● **OBIETTIVO DICHIARATO**
Ricopia parola per parola il tratto che va dalla riga contenente "midway [568, 272]" fino alla riga contenente "(920, 286).", estremi inclusi.

● **RIGHE MOSTRATE**
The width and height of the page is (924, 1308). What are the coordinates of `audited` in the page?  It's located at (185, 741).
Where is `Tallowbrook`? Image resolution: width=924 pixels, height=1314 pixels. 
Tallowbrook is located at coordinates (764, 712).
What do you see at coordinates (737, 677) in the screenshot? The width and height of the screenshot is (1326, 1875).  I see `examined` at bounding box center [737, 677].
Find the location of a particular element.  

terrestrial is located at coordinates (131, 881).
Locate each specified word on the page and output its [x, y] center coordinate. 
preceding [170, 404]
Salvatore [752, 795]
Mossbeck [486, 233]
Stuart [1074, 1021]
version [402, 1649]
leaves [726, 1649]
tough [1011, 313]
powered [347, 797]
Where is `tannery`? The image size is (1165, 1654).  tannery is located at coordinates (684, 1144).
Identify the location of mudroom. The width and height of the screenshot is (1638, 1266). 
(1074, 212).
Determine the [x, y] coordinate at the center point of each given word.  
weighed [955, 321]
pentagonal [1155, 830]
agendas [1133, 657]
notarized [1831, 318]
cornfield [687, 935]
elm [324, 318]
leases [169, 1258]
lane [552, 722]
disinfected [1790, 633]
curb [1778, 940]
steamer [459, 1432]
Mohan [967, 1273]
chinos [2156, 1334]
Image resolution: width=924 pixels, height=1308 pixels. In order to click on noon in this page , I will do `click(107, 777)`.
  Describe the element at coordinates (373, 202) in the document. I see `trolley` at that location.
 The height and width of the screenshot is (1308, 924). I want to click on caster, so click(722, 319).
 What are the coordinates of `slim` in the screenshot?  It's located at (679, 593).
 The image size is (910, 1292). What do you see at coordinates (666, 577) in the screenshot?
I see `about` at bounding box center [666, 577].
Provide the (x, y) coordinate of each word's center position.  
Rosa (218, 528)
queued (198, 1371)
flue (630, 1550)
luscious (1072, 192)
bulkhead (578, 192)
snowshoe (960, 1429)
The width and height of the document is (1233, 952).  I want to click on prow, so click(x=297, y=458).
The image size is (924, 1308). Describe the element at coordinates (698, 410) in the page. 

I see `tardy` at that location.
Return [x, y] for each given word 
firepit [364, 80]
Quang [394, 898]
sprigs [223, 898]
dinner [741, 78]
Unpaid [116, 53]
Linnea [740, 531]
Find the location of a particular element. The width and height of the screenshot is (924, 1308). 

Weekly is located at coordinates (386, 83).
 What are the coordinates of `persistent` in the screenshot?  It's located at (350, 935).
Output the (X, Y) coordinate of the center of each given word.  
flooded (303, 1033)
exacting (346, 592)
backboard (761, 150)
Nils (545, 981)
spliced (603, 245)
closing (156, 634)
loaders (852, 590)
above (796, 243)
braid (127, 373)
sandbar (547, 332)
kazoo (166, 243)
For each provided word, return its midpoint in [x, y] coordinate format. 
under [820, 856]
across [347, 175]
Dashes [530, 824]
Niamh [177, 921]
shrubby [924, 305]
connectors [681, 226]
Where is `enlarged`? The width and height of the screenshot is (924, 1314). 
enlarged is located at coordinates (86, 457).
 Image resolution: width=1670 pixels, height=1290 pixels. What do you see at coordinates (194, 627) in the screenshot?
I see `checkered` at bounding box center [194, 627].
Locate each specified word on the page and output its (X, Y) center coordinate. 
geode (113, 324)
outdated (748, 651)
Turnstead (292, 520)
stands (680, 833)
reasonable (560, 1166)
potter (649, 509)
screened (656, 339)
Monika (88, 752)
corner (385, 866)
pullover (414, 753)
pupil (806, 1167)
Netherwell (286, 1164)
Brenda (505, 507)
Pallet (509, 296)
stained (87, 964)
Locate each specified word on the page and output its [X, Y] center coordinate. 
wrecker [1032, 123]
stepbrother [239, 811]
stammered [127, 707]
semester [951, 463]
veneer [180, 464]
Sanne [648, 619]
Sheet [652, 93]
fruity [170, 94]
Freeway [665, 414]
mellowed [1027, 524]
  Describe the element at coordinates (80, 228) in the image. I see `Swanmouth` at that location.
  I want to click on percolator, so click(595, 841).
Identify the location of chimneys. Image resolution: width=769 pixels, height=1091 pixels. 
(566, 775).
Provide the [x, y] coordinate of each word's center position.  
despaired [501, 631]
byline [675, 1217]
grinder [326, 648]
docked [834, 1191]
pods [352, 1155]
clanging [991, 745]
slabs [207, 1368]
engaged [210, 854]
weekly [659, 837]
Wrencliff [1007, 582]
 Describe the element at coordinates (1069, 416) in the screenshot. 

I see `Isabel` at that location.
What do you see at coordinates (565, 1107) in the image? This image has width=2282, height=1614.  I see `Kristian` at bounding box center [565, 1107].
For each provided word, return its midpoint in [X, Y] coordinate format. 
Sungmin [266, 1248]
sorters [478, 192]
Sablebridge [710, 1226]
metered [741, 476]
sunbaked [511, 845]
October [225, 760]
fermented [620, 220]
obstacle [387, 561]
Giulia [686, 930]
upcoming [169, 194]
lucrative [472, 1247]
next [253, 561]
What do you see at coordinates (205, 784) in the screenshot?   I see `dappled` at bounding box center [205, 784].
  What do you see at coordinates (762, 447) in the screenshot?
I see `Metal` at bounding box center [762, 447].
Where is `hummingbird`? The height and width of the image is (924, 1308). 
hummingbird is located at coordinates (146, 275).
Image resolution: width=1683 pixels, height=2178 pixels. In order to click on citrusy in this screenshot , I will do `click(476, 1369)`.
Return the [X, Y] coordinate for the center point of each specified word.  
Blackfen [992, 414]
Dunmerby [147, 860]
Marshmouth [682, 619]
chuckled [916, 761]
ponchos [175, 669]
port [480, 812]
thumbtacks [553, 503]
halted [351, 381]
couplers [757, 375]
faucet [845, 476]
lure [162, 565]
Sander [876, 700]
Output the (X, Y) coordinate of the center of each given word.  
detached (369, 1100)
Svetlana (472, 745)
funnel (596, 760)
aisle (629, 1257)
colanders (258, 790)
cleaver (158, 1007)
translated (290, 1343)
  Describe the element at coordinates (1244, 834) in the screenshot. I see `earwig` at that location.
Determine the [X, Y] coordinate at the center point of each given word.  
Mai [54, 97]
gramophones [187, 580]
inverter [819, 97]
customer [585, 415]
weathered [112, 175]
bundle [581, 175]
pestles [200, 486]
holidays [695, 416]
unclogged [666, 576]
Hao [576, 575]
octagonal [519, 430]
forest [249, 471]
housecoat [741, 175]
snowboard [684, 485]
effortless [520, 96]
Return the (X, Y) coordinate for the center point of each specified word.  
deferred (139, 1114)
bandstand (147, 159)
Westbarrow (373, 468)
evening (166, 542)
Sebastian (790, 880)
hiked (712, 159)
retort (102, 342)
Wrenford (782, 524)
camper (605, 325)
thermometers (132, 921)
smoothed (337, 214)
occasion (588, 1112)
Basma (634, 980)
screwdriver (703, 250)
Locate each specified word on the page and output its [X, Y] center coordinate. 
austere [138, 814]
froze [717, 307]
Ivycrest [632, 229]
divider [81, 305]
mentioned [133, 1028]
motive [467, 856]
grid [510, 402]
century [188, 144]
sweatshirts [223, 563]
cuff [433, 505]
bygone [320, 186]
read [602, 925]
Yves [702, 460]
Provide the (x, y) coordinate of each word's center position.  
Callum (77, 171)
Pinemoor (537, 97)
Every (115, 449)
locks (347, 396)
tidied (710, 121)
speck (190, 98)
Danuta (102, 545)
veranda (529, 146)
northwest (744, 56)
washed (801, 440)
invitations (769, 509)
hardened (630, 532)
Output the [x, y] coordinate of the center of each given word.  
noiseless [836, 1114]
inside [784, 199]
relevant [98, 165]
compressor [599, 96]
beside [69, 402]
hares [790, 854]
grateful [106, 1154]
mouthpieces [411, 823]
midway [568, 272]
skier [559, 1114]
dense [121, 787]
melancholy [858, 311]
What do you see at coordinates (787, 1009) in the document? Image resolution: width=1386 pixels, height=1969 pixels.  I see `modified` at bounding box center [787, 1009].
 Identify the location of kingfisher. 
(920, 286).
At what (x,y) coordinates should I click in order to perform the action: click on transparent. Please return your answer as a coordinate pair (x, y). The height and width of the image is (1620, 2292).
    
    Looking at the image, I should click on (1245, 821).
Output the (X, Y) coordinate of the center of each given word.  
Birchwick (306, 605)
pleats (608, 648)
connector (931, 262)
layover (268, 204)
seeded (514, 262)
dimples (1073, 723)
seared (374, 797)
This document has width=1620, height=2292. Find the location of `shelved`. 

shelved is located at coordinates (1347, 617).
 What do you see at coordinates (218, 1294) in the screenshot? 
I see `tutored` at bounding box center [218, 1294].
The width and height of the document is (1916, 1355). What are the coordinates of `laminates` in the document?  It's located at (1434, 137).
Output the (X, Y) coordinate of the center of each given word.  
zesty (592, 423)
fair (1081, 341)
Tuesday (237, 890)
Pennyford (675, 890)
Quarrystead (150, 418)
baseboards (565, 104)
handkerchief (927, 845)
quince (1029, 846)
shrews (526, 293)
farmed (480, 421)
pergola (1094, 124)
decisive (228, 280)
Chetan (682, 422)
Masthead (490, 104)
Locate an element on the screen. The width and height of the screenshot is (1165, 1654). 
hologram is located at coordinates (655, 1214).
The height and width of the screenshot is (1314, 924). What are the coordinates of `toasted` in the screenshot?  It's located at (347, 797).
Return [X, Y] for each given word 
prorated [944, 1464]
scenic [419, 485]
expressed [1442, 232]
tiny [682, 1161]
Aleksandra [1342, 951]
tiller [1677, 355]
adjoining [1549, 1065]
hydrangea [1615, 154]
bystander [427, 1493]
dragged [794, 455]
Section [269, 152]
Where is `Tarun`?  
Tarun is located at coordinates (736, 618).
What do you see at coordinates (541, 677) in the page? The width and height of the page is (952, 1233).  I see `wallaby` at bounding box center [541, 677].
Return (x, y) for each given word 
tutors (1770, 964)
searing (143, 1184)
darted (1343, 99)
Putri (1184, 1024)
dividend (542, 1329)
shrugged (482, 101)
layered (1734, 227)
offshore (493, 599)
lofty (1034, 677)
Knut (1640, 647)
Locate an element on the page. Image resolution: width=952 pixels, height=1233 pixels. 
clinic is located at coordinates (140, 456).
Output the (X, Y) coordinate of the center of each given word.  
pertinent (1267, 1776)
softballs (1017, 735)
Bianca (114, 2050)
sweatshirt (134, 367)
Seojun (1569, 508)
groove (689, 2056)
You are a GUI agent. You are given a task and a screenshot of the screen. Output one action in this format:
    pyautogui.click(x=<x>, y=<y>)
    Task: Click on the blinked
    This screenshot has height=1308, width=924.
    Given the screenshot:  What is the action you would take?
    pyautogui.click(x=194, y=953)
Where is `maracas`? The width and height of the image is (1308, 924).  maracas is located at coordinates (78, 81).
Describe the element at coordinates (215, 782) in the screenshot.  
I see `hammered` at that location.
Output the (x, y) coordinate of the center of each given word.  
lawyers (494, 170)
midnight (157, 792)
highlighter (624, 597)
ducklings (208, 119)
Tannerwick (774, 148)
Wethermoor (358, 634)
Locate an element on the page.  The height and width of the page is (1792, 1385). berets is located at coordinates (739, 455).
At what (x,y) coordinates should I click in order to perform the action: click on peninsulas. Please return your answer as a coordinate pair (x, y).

● **SOLUZIONE SCRITTA**
midway [568, 272]
skier [559, 1114]
dense [121, 787]
melancholy [858, 311]
What do you see at coordinates (787, 1009) in the document? Image resolution: width=1386 pixels, height=1969 pixels.  I see `modified` at bounding box center [787, 1009].
 Identify the location of kingfisher. 
(920, 286).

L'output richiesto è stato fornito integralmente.